WHAT TO PRODUCE> Tally every line of the listing below that holds "white", then give the tally alone.

RECORDS FOR THE TASK>
-- Opening Marker --

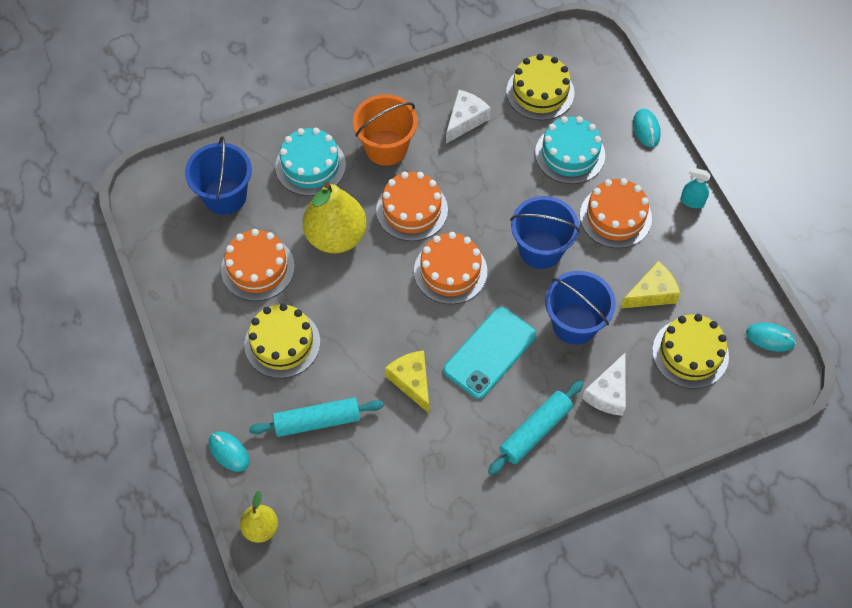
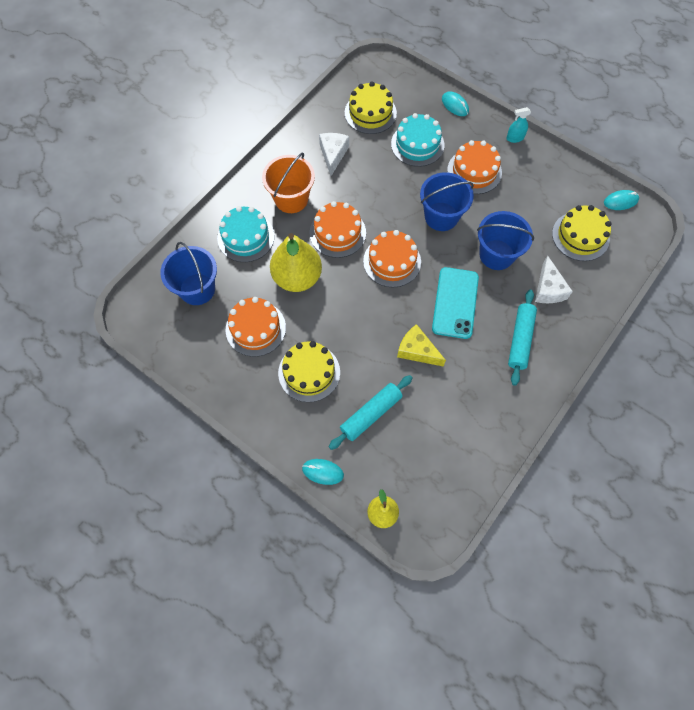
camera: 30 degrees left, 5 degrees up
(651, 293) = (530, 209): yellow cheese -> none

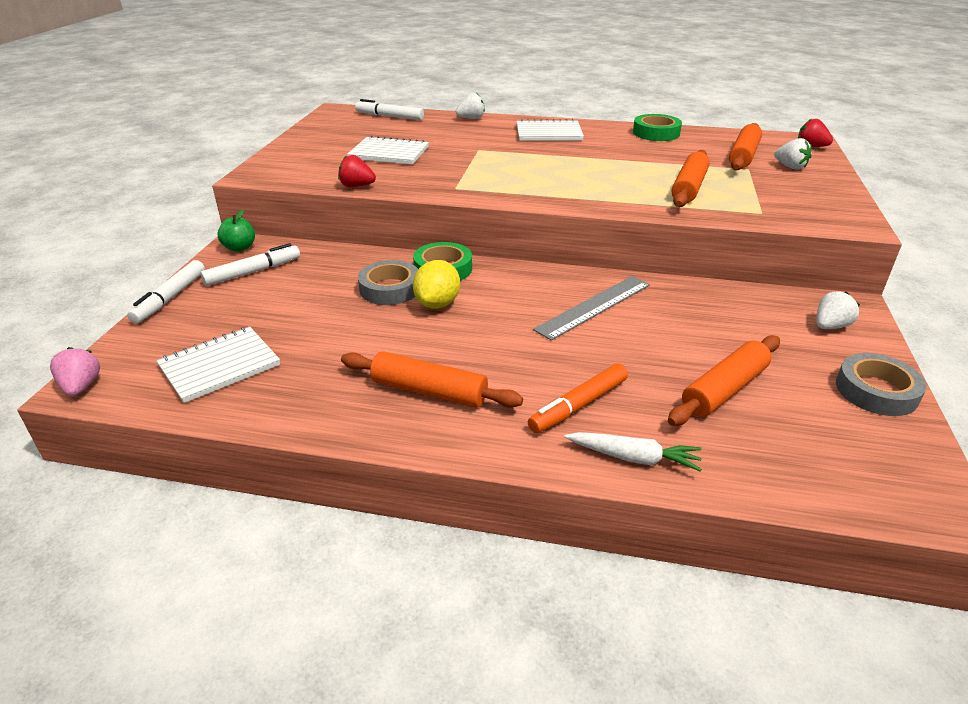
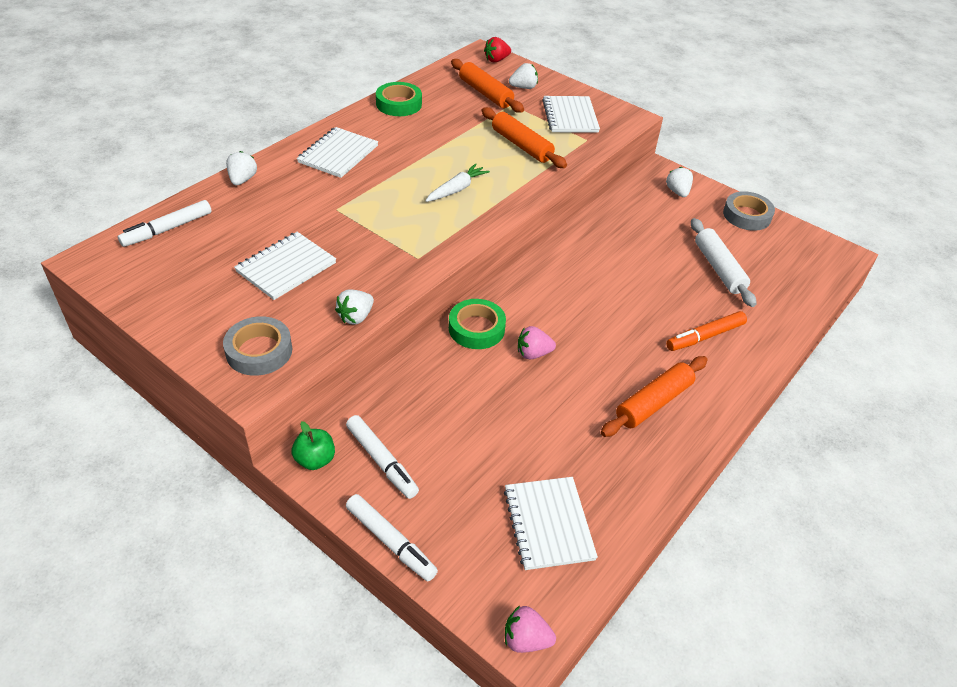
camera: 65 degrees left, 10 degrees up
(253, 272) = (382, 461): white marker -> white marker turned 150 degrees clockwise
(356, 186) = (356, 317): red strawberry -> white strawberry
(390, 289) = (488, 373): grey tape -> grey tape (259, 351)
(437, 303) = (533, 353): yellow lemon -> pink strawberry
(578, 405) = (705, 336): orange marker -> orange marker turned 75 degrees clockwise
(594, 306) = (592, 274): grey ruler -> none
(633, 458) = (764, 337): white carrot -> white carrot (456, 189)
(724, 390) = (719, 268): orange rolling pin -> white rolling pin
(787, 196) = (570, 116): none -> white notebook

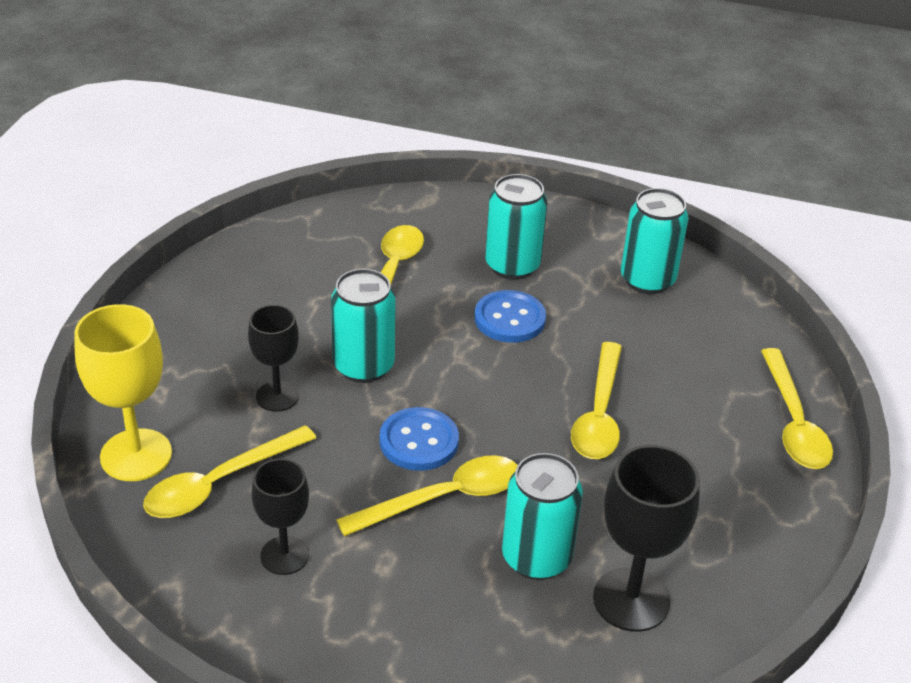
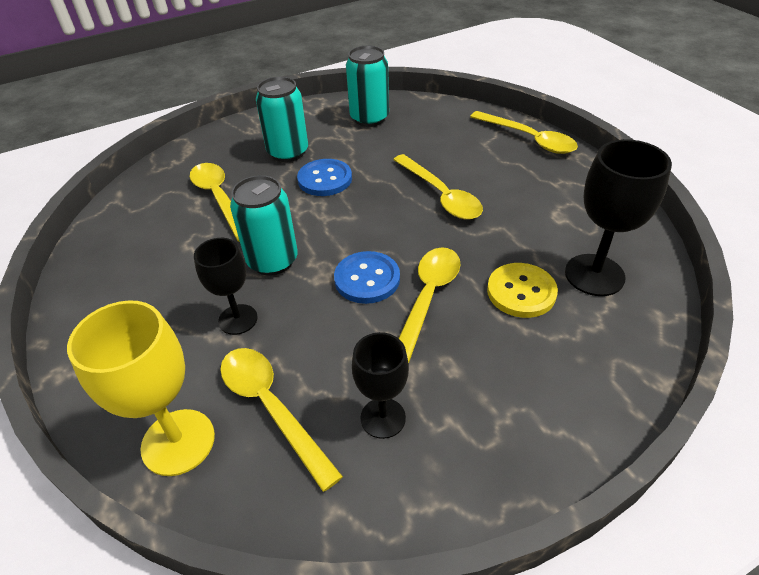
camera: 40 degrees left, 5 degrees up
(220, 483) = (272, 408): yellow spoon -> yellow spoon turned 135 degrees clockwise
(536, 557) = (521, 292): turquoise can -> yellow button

-- Closing Marker --

ANSWER SPACE> 5